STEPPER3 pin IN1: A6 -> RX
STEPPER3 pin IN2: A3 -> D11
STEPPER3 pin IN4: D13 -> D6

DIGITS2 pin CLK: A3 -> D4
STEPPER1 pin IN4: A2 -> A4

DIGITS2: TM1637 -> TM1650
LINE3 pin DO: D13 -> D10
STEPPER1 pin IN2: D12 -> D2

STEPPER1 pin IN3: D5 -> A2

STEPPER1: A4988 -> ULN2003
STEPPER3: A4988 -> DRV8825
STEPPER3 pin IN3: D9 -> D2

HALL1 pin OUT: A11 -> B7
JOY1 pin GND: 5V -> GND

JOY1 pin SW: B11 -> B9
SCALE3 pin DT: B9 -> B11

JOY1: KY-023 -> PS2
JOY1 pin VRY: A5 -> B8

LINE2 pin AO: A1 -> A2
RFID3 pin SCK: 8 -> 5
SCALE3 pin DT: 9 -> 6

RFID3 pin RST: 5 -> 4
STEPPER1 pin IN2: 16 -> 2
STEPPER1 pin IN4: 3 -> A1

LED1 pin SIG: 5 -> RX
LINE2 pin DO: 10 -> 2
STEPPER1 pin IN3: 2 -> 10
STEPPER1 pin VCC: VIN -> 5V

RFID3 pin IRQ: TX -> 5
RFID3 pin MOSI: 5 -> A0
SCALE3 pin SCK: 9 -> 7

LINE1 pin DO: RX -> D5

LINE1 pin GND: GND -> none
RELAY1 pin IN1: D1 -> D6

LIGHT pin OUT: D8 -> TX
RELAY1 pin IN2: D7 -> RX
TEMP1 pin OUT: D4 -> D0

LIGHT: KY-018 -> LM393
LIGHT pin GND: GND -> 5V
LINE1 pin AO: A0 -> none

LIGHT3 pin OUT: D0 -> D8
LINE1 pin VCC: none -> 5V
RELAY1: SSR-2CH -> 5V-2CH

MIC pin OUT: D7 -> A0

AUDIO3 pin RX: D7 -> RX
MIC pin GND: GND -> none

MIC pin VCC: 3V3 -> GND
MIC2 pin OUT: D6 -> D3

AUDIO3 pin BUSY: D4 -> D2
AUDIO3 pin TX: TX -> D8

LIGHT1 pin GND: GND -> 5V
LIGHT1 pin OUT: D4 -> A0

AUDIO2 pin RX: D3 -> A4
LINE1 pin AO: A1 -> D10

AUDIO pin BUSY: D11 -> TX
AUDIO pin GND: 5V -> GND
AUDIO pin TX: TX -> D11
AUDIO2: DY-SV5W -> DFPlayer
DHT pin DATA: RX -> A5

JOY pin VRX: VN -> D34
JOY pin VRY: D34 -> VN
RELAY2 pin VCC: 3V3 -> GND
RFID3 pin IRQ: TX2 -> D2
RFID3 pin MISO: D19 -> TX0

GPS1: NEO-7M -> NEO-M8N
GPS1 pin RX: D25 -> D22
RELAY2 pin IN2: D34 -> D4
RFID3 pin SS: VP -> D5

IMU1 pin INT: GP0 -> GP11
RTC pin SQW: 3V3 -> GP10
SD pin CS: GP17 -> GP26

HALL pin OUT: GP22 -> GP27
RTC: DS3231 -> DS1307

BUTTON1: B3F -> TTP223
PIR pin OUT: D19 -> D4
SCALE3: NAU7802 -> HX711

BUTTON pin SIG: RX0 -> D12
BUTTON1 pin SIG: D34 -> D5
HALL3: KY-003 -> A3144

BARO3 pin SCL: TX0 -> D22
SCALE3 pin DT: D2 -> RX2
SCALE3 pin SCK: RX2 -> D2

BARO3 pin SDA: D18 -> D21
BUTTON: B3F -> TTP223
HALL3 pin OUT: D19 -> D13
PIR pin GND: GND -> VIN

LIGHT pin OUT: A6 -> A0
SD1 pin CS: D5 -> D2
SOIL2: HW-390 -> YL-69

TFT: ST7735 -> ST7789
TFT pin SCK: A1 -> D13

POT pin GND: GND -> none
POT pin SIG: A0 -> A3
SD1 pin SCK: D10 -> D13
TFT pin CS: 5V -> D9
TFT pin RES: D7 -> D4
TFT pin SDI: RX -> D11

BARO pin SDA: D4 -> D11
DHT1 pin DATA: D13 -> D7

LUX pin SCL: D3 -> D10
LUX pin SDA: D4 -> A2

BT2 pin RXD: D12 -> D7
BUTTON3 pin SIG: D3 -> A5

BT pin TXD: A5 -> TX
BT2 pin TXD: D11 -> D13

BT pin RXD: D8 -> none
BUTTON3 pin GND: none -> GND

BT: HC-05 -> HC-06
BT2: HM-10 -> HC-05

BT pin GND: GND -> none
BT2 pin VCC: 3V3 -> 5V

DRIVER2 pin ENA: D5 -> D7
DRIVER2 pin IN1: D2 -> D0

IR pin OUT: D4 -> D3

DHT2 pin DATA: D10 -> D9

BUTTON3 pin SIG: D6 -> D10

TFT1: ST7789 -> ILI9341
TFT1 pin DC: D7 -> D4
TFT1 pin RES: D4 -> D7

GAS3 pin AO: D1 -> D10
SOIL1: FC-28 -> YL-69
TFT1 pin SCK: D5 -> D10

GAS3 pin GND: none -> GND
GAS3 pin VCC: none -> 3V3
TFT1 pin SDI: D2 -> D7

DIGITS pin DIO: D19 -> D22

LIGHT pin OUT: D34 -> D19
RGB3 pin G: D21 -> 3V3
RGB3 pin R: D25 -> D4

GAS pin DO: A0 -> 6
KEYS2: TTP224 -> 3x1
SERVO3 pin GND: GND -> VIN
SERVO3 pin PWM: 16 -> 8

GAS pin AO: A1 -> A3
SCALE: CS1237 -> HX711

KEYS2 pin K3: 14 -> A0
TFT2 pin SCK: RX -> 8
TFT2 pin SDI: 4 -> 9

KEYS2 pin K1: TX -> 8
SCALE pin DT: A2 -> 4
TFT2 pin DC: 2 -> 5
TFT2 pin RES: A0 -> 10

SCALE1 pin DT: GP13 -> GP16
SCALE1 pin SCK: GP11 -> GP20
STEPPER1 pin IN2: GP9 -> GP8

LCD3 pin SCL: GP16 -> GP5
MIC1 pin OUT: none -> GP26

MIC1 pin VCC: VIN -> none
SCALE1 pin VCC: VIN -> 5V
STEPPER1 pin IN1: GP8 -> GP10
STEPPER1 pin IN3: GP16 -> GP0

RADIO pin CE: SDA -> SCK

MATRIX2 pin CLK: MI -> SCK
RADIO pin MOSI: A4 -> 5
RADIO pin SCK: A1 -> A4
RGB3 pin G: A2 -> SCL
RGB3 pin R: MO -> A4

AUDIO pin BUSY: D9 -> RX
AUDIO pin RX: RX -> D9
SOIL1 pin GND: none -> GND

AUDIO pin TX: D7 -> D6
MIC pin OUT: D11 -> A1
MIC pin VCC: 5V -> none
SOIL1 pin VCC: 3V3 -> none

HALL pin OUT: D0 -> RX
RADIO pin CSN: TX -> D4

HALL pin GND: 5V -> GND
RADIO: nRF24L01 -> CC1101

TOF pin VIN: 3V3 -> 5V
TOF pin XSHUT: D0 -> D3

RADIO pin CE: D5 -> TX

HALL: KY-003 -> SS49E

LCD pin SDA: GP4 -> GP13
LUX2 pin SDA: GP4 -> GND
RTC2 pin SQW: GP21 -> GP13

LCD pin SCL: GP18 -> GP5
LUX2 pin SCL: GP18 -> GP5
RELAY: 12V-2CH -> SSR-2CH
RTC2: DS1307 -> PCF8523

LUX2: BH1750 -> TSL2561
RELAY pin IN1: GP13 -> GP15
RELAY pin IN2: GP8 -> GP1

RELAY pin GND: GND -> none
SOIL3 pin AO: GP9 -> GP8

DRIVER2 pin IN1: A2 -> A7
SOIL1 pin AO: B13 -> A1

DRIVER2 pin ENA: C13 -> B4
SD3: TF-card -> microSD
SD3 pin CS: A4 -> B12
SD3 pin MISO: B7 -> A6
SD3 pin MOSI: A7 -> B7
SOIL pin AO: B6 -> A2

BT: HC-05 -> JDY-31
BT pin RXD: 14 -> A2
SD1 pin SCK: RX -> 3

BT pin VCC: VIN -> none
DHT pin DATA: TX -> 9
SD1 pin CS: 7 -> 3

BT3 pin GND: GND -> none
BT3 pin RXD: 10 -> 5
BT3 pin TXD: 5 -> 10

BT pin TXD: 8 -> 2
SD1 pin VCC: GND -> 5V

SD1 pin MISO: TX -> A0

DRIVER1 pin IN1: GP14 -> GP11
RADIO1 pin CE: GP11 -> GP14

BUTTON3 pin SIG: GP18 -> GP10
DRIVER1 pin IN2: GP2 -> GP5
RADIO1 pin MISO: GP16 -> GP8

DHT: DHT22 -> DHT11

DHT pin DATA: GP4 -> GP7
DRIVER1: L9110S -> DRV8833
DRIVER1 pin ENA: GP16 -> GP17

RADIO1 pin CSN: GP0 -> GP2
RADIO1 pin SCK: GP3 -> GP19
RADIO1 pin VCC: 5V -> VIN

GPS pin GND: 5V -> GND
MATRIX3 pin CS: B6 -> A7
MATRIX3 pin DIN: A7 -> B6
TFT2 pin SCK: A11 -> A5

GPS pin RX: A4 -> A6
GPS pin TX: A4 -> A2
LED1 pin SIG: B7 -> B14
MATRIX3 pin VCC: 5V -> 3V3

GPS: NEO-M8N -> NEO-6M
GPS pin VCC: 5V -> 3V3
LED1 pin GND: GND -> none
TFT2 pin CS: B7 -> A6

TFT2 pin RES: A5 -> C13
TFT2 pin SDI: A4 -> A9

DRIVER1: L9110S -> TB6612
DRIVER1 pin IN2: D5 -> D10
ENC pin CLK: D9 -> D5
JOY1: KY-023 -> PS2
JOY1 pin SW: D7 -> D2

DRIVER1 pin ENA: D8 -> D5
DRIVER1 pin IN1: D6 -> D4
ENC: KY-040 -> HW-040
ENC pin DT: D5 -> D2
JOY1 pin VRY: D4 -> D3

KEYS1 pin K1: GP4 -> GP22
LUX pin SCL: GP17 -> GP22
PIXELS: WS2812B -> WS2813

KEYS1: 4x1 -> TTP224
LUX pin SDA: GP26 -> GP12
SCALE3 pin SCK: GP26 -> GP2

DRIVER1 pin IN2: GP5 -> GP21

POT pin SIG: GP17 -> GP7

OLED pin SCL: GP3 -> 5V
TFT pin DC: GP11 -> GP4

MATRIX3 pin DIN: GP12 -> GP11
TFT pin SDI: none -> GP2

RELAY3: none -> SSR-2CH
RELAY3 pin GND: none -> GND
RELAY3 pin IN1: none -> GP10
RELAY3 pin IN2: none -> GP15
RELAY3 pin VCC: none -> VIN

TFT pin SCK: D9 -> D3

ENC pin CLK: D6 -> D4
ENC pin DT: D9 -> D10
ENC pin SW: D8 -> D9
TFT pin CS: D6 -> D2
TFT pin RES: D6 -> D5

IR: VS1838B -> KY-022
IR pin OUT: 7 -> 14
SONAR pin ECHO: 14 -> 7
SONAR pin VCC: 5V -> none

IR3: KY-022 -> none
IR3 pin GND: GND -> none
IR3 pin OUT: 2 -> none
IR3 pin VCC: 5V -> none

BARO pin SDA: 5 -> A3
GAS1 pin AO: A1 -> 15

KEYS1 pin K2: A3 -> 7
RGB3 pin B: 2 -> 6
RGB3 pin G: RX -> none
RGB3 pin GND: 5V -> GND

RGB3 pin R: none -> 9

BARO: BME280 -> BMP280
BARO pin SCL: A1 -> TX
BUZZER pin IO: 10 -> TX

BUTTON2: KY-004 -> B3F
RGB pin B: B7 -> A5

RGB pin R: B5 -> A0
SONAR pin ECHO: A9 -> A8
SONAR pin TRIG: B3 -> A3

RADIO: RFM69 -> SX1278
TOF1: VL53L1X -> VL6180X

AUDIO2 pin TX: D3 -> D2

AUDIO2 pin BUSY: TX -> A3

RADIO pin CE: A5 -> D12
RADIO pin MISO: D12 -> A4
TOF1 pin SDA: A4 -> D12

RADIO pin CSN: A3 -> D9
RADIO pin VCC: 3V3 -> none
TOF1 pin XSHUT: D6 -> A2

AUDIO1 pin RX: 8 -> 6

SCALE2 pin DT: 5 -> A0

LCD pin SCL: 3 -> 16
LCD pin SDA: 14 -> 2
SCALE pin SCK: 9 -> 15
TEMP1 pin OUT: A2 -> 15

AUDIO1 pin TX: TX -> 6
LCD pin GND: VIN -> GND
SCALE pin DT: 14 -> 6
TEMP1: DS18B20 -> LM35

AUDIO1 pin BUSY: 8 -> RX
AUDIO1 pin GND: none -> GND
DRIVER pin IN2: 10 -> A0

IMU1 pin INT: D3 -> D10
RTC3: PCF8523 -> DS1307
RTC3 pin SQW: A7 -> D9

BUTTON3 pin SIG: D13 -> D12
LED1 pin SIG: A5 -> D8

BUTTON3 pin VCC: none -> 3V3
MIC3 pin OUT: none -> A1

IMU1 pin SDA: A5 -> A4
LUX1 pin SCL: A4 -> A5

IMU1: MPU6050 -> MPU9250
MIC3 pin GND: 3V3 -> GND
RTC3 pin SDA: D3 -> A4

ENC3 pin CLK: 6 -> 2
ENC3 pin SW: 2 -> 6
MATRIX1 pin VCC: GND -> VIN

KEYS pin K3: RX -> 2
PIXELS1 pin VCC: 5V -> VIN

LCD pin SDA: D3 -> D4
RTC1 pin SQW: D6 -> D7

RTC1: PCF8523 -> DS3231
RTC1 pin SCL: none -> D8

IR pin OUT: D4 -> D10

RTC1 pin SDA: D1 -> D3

----------

Please set down again, word for word, only the lines from the start of the entries through the line with "RFID3 pin MOSI: 5 -> A0", both ends included.

STEPPER3 pin IN1: A6 -> RX
STEPPER3 pin IN2: A3 -> D11
STEPPER3 pin IN4: D13 -> D6

DIGITS2 pin CLK: A3 -> D4
STEPPER1 pin IN4: A2 -> A4

DIGITS2: TM1637 -> TM1650
LINE3 pin DO: D13 -> D10
STEPPER1 pin IN2: D12 -> D2

STEPPER1 pin IN3: D5 -> A2

STEPPER1: A4988 -> ULN2003
STEPPER3: A4988 -> DRV8825
STEPPER3 pin IN3: D9 -> D2

HALL1 pin OUT: A11 -> B7
JOY1 pin GND: 5V -> GND

JOY1 pin SW: B11 -> B9
SCALE3 pin DT: B9 -> B11

JOY1: KY-023 -> PS2
JOY1 pin VRY: A5 -> B8

LINE2 pin AO: A1 -> A2
RFID3 pin SCK: 8 -> 5
SCALE3 pin DT: 9 -> 6

RFID3 pin RST: 5 -> 4
STEPPER1 pin IN2: 16 -> 2
STEPPER1 pin IN4: 3 -> A1

LED1 pin SIG: 5 -> RX
LINE2 pin DO: 10 -> 2
STEPPER1 pin IN3: 2 -> 10
STEPPER1 pin VCC: VIN -> 5V

RFID3 pin IRQ: TX -> 5
RFID3 pin MOSI: 5 -> A0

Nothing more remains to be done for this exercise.